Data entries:
---------------
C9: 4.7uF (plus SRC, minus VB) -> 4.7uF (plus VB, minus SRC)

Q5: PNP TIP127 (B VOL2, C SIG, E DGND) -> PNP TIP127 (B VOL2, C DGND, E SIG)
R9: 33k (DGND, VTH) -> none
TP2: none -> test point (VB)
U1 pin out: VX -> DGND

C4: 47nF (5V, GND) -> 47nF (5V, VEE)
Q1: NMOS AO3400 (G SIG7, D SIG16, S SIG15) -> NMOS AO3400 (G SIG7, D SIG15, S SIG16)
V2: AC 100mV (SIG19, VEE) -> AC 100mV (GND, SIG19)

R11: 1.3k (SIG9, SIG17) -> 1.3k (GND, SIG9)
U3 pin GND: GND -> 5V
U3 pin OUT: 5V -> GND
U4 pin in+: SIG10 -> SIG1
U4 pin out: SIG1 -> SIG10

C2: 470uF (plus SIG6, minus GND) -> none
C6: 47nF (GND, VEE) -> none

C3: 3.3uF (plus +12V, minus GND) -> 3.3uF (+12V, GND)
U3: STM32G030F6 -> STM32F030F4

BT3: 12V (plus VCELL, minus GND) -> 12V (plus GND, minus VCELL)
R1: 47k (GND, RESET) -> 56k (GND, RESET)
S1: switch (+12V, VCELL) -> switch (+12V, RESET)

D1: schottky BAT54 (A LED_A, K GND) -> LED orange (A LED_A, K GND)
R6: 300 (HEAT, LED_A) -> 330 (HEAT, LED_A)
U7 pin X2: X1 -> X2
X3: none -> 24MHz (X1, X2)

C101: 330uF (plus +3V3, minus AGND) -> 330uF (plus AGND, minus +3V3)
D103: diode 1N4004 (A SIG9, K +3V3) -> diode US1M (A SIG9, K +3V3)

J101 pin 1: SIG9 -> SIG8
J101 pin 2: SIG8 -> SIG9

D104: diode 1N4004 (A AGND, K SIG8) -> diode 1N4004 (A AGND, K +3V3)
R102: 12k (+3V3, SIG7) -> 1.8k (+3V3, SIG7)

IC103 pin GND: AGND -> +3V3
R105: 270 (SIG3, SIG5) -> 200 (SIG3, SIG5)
---------------
To do
Of all the entries above, retype exactly the lines from the line with "U4 pin in+: SIG10 -> SIG1" to the line with "IC103 pin GND: AGND -> +3V3", both included, and no others.

Your response
U4 pin in+: SIG10 -> SIG1
U4 pin out: SIG1 -> SIG10

C2: 470uF (plus SIG6, minus GND) -> none
C6: 47nF (GND, VEE) -> none

C3: 3.3uF (plus +12V, minus GND) -> 3.3uF (+12V, GND)
U3: STM32G030F6 -> STM32F030F4

BT3: 12V (plus VCELL, minus GND) -> 12V (plus GND, minus VCELL)
R1: 47k (GND, RESET) -> 56k (GND, RESET)
S1: switch (+12V, VCELL) -> switch (+12V, RESET)

D1: schottky BAT54 (A LED_A, K GND) -> LED orange (A LED_A, K GND)
R6: 300 (HEAT, LED_A) -> 330 (HEAT, LED_A)
U7 pin X2: X1 -> X2
X3: none -> 24MHz (X1, X2)

C101: 330uF (plus +3V3, minus AGND) -> 330uF (plus AGND, minus +3V3)
D103: diode 1N4004 (A SIG9, K +3V3) -> diode US1M (A SIG9, K +3V3)

J101 pin 1: SIG9 -> SIG8
J101 pin 2: SIG8 -> SIG9

D104: diode 1N4004 (A AGND, K SIG8) -> diode 1N4004 (A AGND, K +3V3)
R102: 12k (+3V3, SIG7) -> 1.8k (+3V3, SIG7)

IC103 pin GND: AGND -> +3V3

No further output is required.